(Beginning of Data)

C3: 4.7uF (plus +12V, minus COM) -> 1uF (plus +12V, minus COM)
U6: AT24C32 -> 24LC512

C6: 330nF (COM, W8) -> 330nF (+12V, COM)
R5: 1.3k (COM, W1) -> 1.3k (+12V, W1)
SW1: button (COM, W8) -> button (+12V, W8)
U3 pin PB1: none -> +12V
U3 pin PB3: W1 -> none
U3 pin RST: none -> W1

(End of Data)
(Beginning of Data)

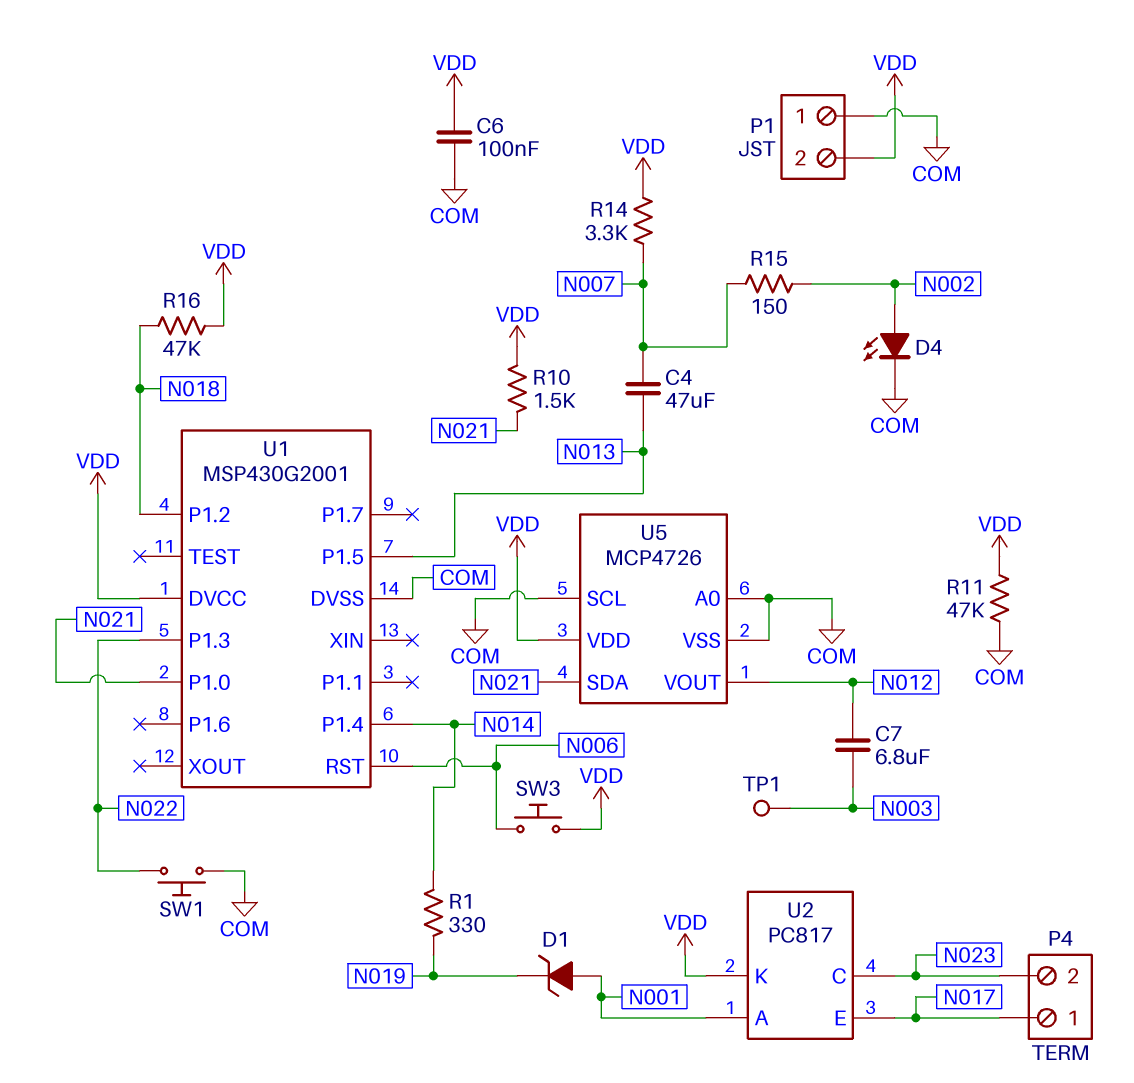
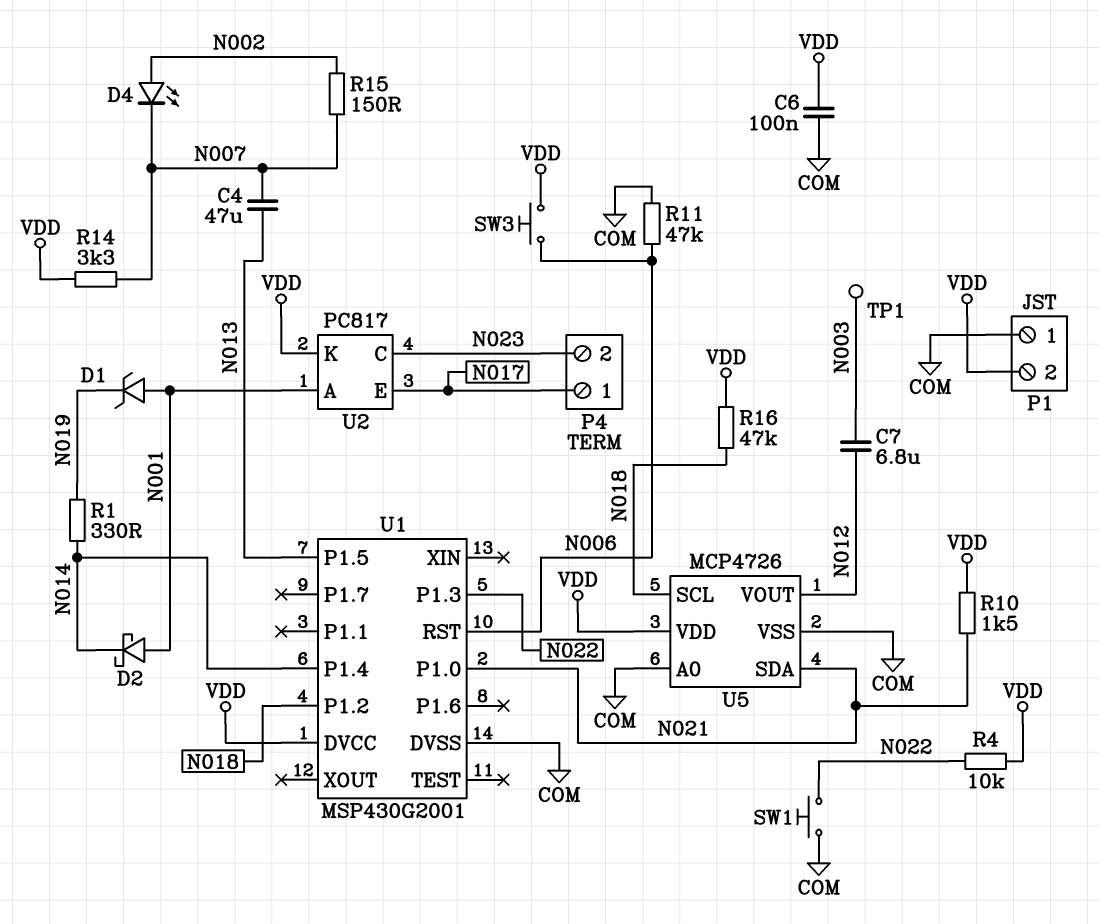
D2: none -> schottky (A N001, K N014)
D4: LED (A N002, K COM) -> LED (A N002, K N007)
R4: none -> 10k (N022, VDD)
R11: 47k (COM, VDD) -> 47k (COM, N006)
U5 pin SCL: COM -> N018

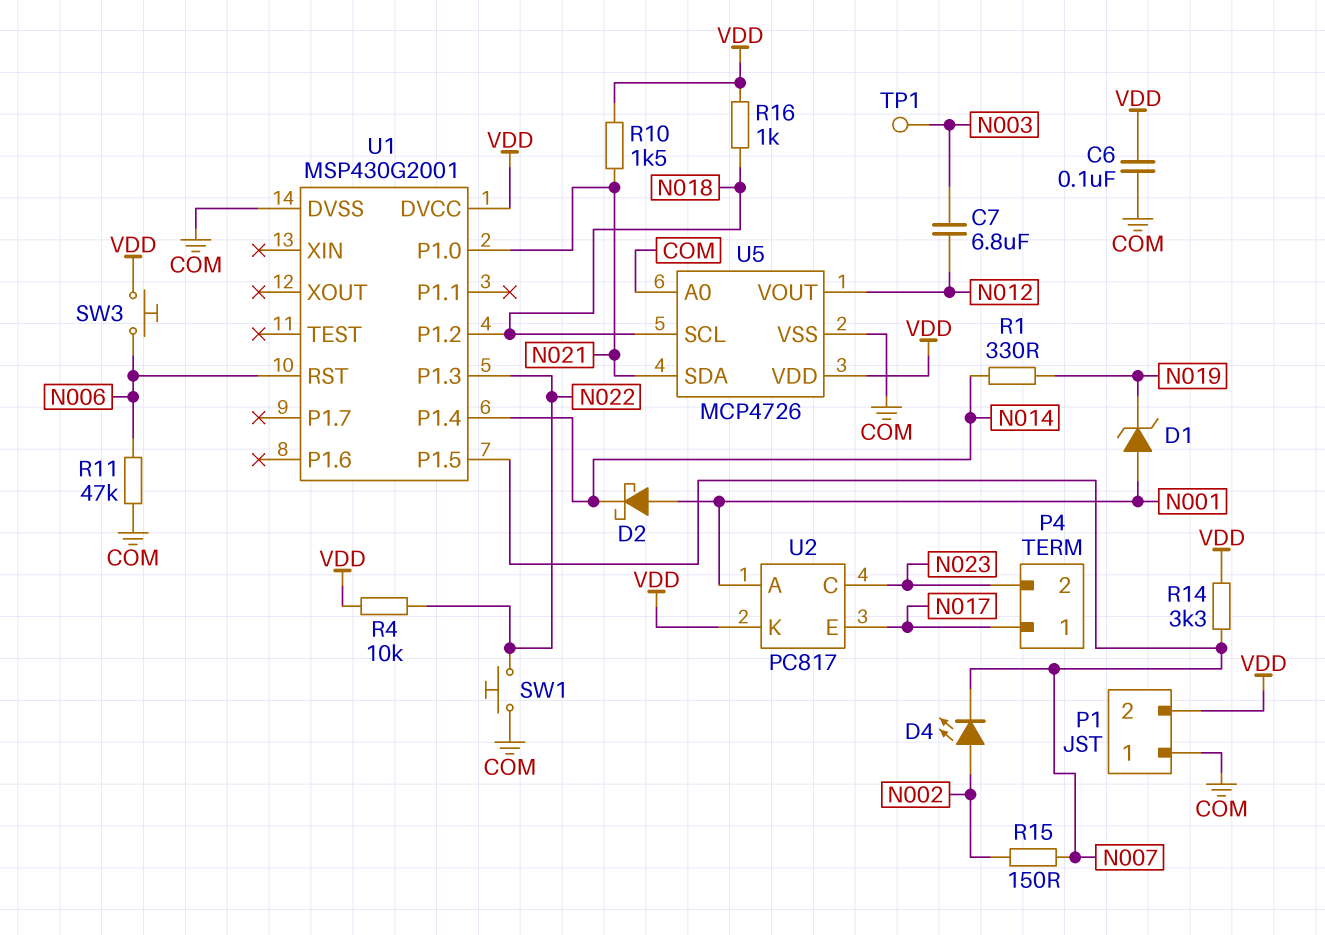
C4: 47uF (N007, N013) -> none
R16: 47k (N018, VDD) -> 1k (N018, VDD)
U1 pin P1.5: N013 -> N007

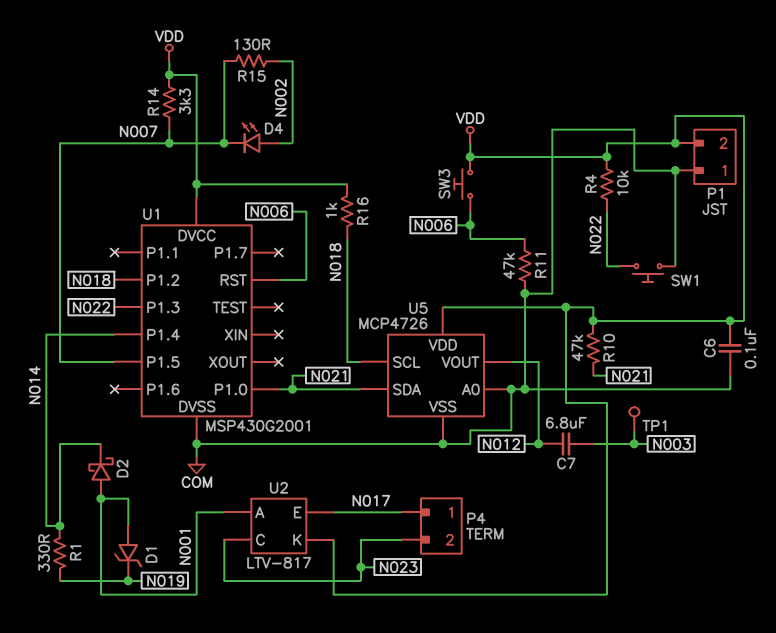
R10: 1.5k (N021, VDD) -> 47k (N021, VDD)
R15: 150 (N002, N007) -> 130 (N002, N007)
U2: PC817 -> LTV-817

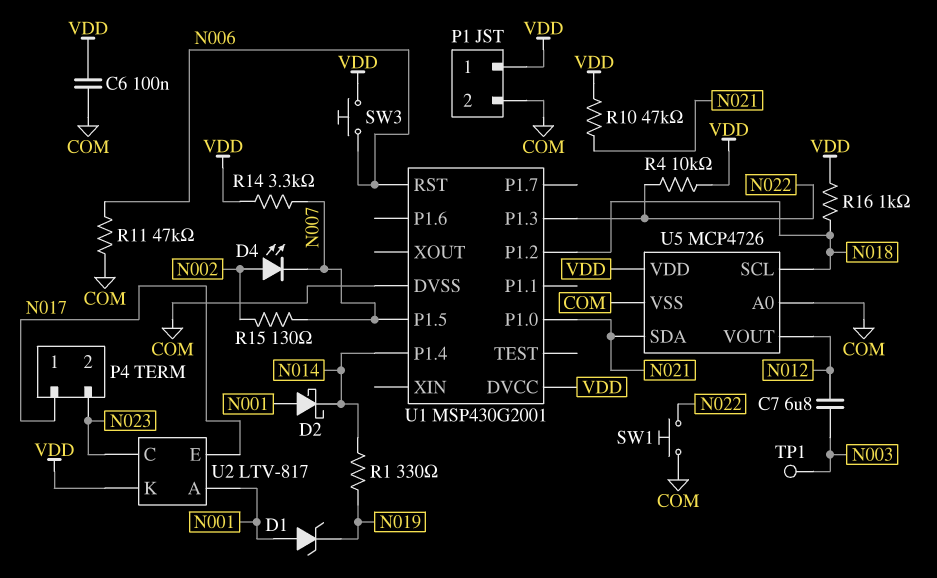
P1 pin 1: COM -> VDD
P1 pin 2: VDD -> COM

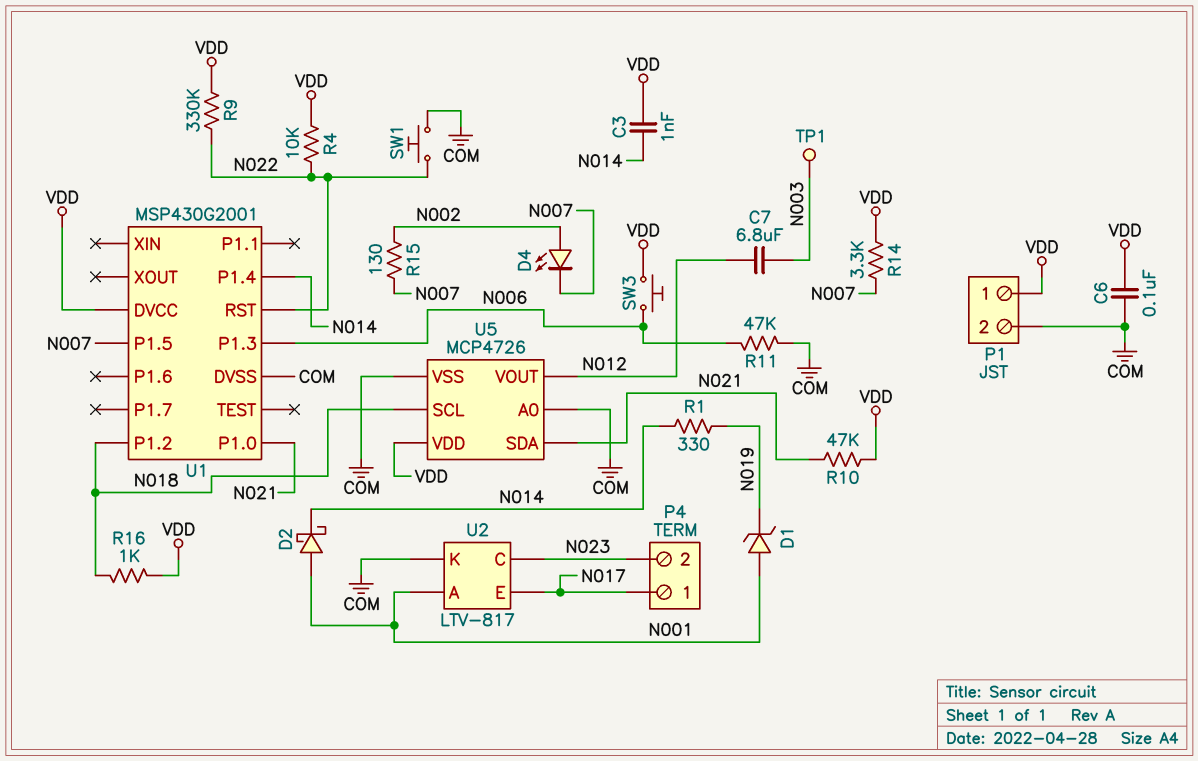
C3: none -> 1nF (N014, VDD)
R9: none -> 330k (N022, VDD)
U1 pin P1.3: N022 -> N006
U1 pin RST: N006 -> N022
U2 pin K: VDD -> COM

(End of Data)

Work task | In the records above, find the line containing "R11: 47k (COM, VDD) -> 47k (COM, N006)" and the line containing "U2 pin K: VDD -> COM", then give both of them again word for word along with every line between. Omit any pictures.

Solution for this problem |
R11: 47k (COM, VDD) -> 47k (COM, N006)
U5 pin SCL: COM -> N018

C4: 47uF (N007, N013) -> none
R16: 47k (N018, VDD) -> 1k (N018, VDD)
U1 pin P1.5: N013 -> N007

R10: 1.5k (N021, VDD) -> 47k (N021, VDD)
R15: 150 (N002, N007) -> 130 (N002, N007)
U2: PC817 -> LTV-817

P1 pin 1: COM -> VDD
P1 pin 2: VDD -> COM

C3: none -> 1nF (N014, VDD)
R9: none -> 330k (N022, VDD)
U1 pin P1.3: N022 -> N006
U1 pin RST: N006 -> N022
U2 pin K: VDD -> COM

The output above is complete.